> **TASK BRIEF**
Return the full listing unchanged, excluding any images it contains.

> **DATA SEGMENT**
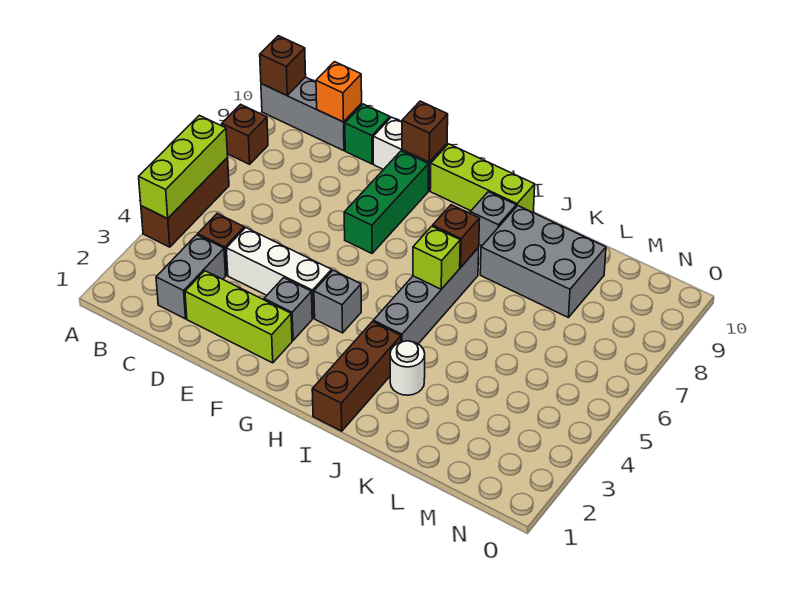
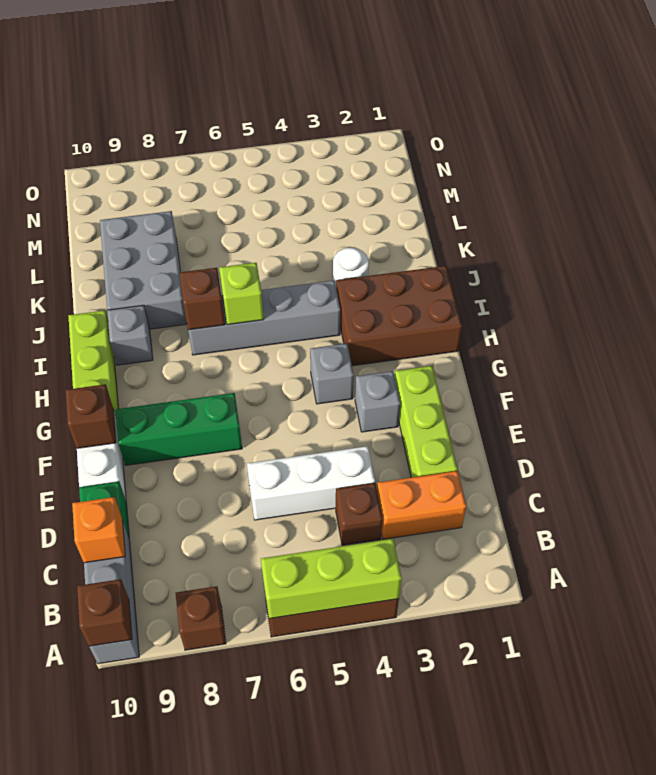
grey brick C2:C3 level 1 -> orange brick C2:C3 level 1
white brick D4:F4 level 1 -> white brick D4:D6 level 1
brown brick I1:I3 level 1 -> brown brick H1:I3 level 1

> **ANSWER BOX**
grey brick C2:C3 level 1 -> orange brick C2:C3 level 1
white brick D4:F4 level 1 -> white brick D4:D6 level 1
brown brick I1:I3 level 1 -> brown brick H1:I3 level 1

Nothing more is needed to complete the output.